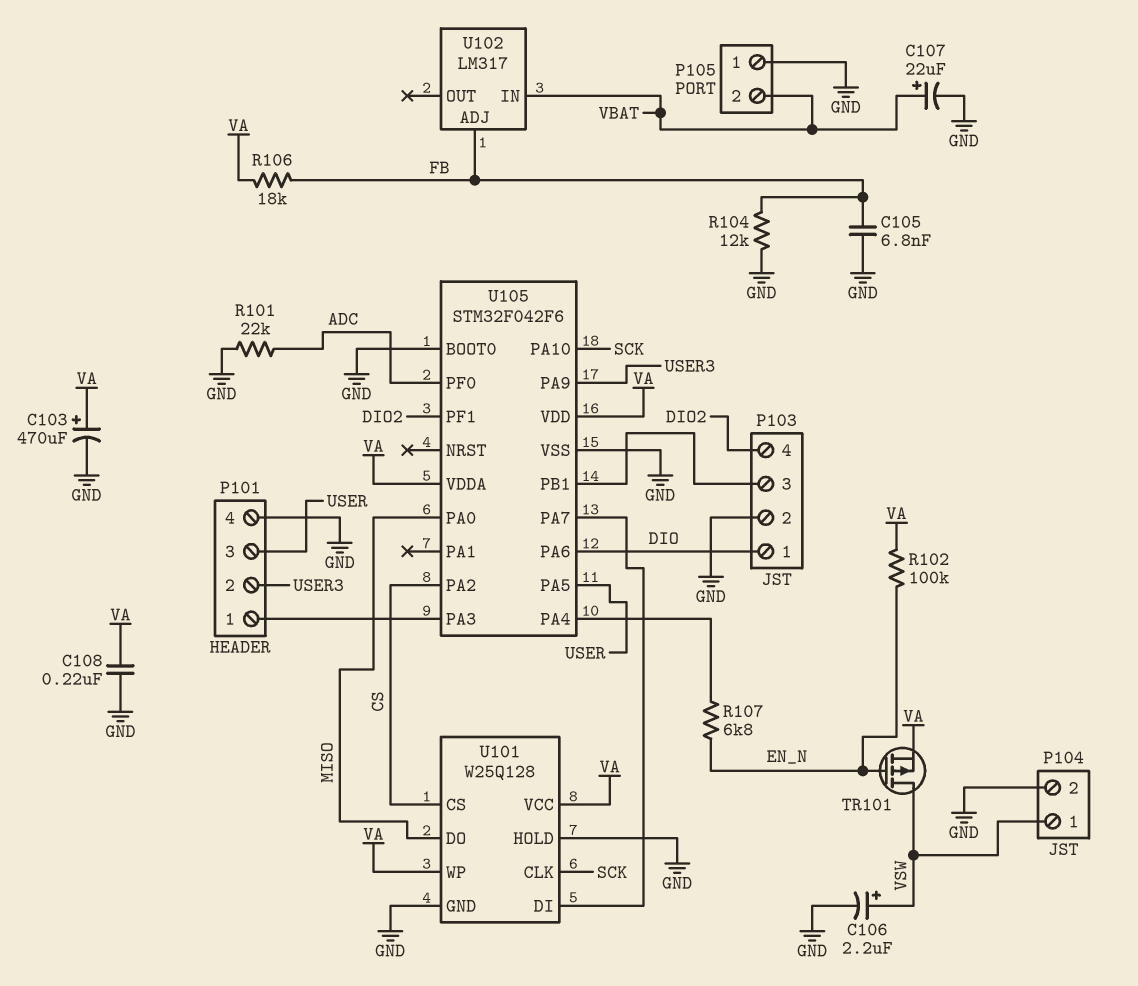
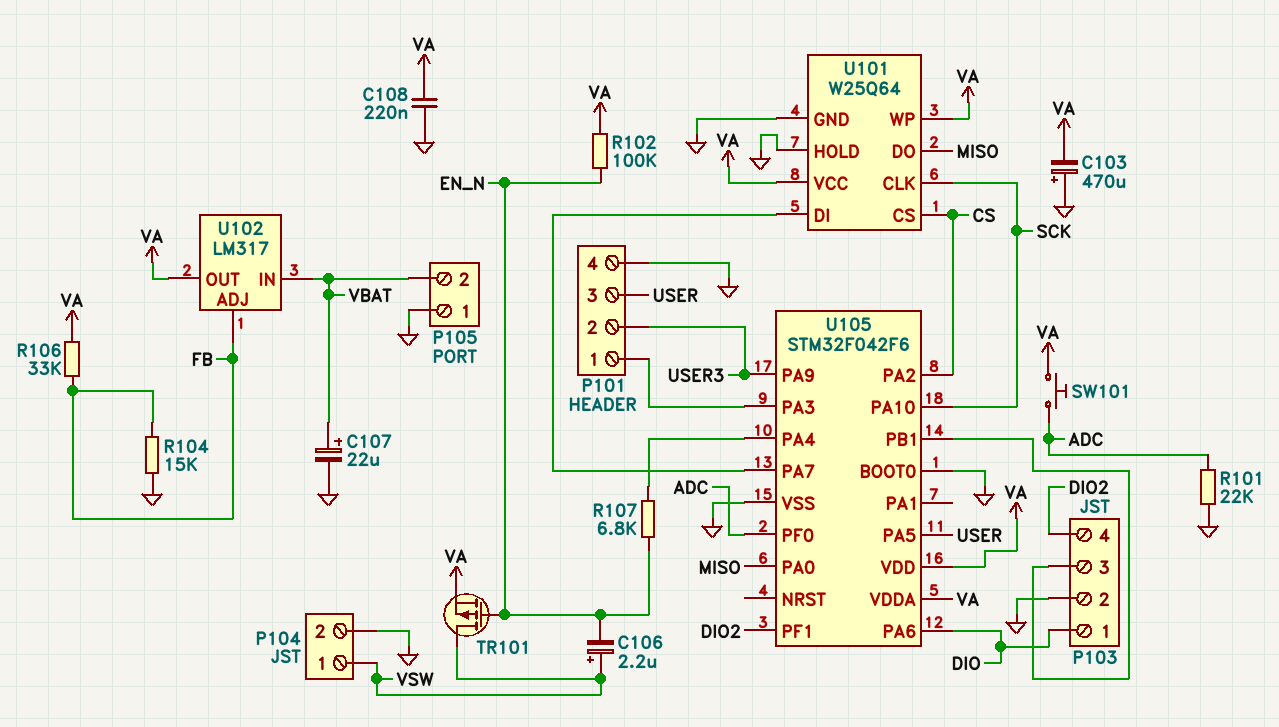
C103: 470uF (plus VA, minus GND) -> 470uF (plus GND, minus VA)
C105: 6.8nF (FB, GND) -> none
C106: 2.2uF (plus VSW, minus GND) -> 2.2uF (plus VSW, minus EN_N)
R104: 12k (FB, GND) -> 15k (FB, GND)
R106: 18k (FB, VA) -> 33k (FB, VA)
SW101: none -> button (ADC, VA)
U101: W25Q128 -> W25Q64
U102 pin OUT: none -> VA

■ ■ ■ ■ ■ ■ ■

--- TASK BRIEF ---
Return each line of the listing that holds the string "plus".

--- EXPECTED ANSWER ---
C103: 470uF (plus VA, minus GND) -> 470uF (plus GND, minus VA)
C106: 2.2uF (plus VSW, minus GND) -> 2.2uF (plus VSW, minus EN_N)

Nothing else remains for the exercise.